▶ **What is required**
Word for word, return the lines from the start of the entries below through the line that has "none -> purple brick C10:C12 level 1".

Items from a dataset:
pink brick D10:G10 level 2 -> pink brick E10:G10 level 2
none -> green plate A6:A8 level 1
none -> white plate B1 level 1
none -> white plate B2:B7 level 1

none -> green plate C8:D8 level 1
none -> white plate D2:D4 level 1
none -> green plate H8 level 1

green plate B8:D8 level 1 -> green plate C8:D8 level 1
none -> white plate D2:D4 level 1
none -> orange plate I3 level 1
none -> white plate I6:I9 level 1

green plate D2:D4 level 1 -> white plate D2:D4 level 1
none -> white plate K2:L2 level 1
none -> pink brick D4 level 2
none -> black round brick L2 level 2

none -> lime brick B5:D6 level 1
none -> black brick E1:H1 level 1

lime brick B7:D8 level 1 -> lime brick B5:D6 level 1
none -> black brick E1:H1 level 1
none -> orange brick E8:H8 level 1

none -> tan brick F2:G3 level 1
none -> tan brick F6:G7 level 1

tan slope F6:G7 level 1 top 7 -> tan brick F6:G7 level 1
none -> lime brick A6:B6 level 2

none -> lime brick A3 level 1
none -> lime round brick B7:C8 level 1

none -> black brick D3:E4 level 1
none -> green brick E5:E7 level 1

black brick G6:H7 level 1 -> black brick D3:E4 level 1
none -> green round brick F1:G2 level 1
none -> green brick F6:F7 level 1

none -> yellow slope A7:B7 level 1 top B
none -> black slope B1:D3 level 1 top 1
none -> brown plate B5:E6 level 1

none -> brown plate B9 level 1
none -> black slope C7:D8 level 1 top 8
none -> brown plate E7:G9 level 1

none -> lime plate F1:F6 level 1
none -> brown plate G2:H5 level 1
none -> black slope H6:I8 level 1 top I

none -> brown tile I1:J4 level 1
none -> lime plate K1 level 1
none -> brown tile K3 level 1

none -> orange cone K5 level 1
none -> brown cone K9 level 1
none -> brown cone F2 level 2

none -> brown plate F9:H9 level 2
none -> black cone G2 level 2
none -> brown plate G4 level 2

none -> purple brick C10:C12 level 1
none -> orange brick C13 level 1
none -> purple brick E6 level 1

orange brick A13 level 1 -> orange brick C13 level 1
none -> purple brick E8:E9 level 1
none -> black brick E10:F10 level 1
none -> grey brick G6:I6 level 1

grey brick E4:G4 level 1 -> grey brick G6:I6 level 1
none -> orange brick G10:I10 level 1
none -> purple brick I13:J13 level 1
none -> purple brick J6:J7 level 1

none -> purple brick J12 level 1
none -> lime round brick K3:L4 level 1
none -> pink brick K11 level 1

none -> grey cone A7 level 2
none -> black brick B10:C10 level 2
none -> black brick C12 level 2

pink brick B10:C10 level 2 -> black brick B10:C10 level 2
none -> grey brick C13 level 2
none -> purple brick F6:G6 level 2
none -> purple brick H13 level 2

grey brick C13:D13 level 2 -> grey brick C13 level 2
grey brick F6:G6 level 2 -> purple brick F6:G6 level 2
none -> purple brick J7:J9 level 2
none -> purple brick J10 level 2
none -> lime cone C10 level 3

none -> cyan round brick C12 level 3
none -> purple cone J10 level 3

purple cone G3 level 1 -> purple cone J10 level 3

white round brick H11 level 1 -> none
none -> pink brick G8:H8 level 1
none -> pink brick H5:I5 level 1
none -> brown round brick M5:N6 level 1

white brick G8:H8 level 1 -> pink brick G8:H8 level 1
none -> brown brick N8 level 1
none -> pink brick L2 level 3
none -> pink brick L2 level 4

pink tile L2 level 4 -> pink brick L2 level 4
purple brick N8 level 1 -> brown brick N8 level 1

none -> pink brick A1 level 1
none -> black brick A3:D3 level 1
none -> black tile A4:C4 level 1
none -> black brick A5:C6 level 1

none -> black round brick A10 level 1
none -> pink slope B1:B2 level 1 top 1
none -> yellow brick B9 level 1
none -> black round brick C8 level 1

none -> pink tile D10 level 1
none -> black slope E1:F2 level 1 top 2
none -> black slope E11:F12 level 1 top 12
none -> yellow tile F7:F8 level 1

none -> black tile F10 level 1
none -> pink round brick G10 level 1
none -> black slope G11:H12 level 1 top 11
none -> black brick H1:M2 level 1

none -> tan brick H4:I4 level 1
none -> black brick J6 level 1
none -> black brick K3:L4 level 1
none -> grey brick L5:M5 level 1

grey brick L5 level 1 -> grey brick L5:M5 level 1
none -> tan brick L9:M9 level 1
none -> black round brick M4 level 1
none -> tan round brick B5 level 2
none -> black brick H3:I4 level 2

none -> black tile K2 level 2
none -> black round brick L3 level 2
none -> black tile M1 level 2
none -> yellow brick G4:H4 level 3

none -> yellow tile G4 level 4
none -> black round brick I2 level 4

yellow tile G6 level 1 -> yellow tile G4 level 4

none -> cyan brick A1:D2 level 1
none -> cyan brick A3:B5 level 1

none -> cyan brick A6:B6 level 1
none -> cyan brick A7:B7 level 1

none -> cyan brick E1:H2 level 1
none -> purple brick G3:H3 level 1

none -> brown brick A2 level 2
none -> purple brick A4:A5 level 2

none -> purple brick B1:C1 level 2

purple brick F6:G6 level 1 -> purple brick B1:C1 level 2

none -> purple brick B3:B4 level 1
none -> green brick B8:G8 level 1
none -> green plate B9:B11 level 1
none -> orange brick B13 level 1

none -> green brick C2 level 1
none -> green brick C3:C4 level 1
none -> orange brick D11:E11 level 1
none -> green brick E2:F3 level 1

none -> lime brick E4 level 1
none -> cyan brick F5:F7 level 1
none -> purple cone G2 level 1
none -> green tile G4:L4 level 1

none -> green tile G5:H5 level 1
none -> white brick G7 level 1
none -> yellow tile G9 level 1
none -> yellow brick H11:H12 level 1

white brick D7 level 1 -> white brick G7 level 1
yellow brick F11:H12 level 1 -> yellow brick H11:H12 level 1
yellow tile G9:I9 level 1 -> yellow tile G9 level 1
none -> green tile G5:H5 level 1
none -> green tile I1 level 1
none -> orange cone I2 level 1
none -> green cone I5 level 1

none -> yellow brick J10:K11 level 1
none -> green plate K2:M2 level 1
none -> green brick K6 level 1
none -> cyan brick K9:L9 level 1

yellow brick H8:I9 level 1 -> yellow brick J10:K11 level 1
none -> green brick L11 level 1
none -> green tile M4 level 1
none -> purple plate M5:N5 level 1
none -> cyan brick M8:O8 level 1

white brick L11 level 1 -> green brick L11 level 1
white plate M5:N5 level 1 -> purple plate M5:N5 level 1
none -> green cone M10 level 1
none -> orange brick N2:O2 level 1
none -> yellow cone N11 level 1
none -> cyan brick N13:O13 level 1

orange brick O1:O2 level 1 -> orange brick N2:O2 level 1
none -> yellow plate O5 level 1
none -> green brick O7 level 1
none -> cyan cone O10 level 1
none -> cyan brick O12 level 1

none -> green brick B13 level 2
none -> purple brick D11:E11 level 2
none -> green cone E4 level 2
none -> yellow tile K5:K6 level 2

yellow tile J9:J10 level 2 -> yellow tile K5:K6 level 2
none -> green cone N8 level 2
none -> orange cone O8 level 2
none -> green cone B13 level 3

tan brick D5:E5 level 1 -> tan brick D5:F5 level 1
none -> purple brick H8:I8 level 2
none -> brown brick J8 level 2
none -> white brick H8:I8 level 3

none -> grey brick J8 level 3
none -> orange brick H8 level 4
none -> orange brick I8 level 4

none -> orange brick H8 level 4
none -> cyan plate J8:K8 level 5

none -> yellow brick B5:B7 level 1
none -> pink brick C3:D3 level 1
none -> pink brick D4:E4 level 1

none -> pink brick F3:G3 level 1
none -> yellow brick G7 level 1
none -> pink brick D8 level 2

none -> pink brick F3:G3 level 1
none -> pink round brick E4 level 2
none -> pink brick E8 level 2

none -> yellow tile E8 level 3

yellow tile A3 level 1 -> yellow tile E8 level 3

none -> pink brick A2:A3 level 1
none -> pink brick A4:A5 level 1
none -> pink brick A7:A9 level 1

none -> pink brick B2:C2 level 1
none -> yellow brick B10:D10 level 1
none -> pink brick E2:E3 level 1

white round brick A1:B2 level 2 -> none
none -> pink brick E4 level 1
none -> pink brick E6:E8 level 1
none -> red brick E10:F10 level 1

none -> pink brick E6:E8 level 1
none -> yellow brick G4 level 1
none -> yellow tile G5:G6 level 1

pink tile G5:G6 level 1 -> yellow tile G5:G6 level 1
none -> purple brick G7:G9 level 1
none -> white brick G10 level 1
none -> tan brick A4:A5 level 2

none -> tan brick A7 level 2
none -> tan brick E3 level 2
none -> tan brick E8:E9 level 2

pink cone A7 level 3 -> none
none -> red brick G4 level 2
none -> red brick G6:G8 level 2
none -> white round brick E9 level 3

▶ **Solution to this task**
pink brick D10:G10 level 2 -> pink brick E10:G10 level 2
none -> green plate A6:A8 level 1
none -> white plate B1 level 1
none -> white plate B2:B7 level 1

none -> green plate C8:D8 level 1
none -> white plate D2:D4 level 1
none -> green plate H8 level 1

green plate B8:D8 level 1 -> green plate C8:D8 level 1
none -> white plate D2:D4 level 1
none -> orange plate I3 level 1
none -> white plate I6:I9 level 1

green plate D2:D4 level 1 -> white plate D2:D4 level 1
none -> white plate K2:L2 level 1
none -> pink brick D4 level 2
none -> black round brick L2 level 2

none -> lime brick B5:D6 level 1
none -> black brick E1:H1 level 1

lime brick B7:D8 level 1 -> lime brick B5:D6 level 1
none -> black brick E1:H1 level 1
none -> orange brick E8:H8 level 1

none -> tan brick F2:G3 level 1
none -> tan brick F6:G7 level 1

tan slope F6:G7 level 1 top 7 -> tan brick F6:G7 level 1
none -> lime brick A6:B6 level 2

none -> lime brick A3 level 1
none -> lime round brick B7:C8 level 1

none -> black brick D3:E4 level 1
none -> green brick E5:E7 level 1

black brick G6:H7 level 1 -> black brick D3:E4 level 1
none -> green round brick F1:G2 level 1
none -> green brick F6:F7 level 1

none -> yellow slope A7:B7 level 1 top B
none -> black slope B1:D3 level 1 top 1
none -> brown plate B5:E6 level 1

none -> brown plate B9 level 1
none -> black slope C7:D8 level 1 top 8
none -> brown plate E7:G9 level 1

none -> lime plate F1:F6 level 1
none -> brown plate G2:H5 level 1
none -> black slope H6:I8 level 1 top I

none -> brown tile I1:J4 level 1
none -> lime plate K1 level 1
none -> brown tile K3 level 1

none -> orange cone K5 level 1
none -> brown cone K9 level 1
none -> brown cone F2 level 2

none -> brown plate F9:H9 level 2
none -> black cone G2 level 2
none -> brown plate G4 level 2

none -> purple brick C10:C12 level 1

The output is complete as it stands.